> _What the task asks_
Wherever the word "light" shows up in the data, report the line it sits in.

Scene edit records
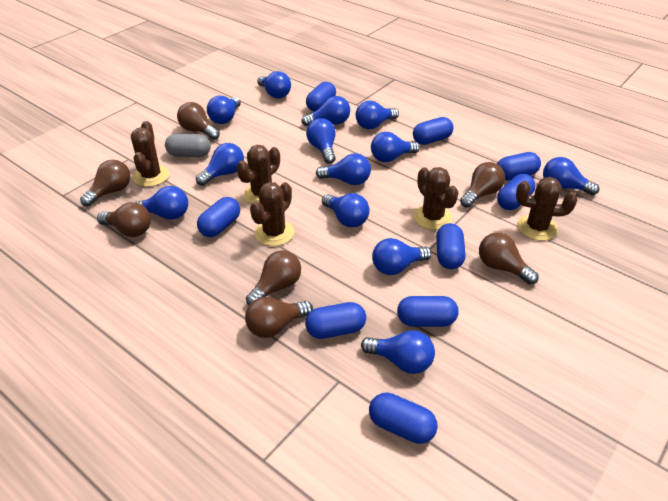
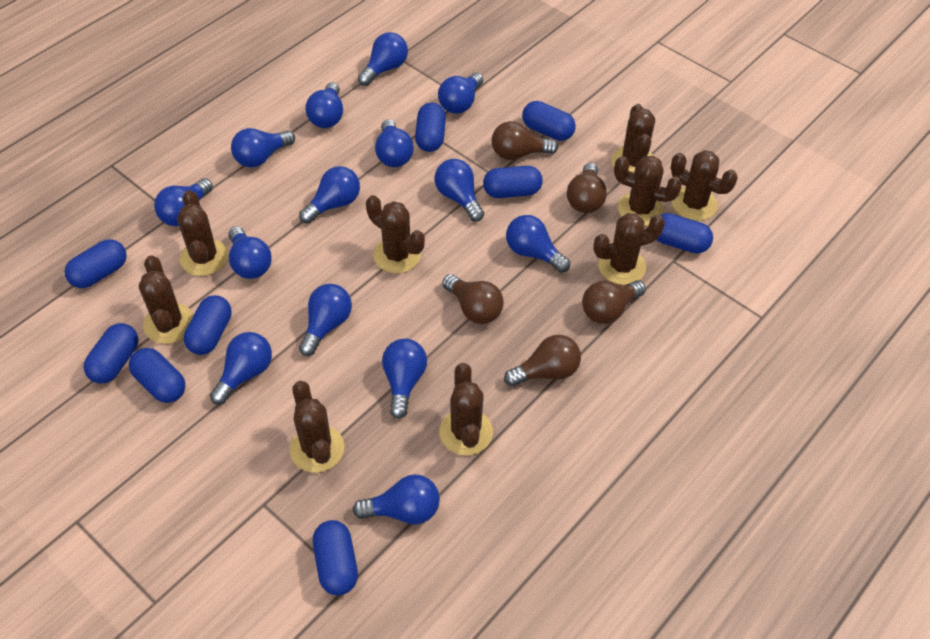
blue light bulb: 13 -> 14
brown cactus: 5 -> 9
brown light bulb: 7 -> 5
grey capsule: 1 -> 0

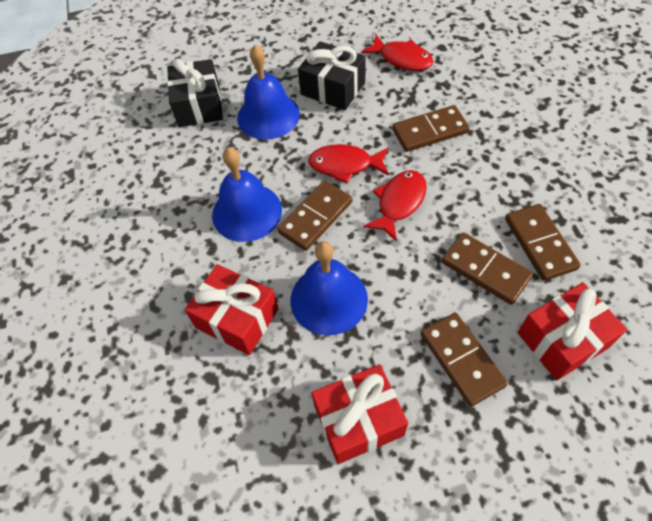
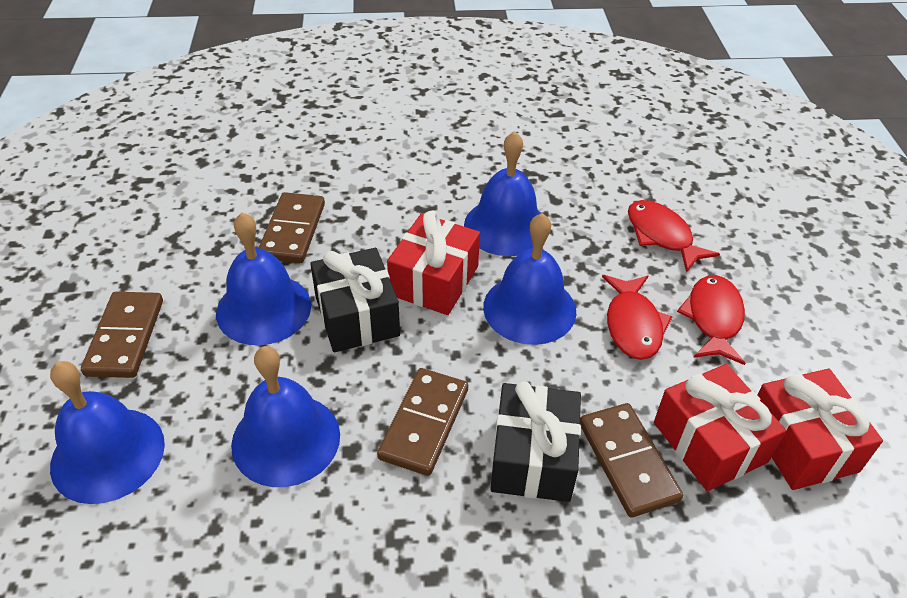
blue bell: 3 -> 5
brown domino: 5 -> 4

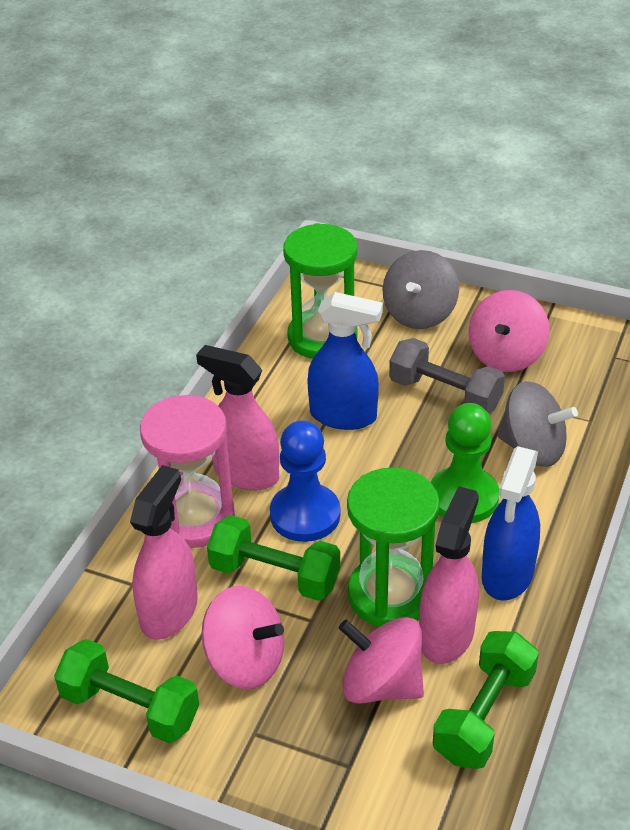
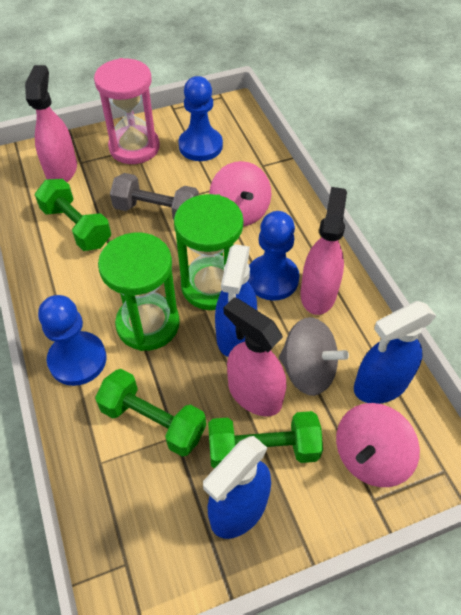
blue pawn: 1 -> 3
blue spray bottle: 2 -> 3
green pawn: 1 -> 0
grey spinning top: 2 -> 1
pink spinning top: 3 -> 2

> _Written reply_
blue light bulb: 13 -> 14
brown light bulb: 7 -> 5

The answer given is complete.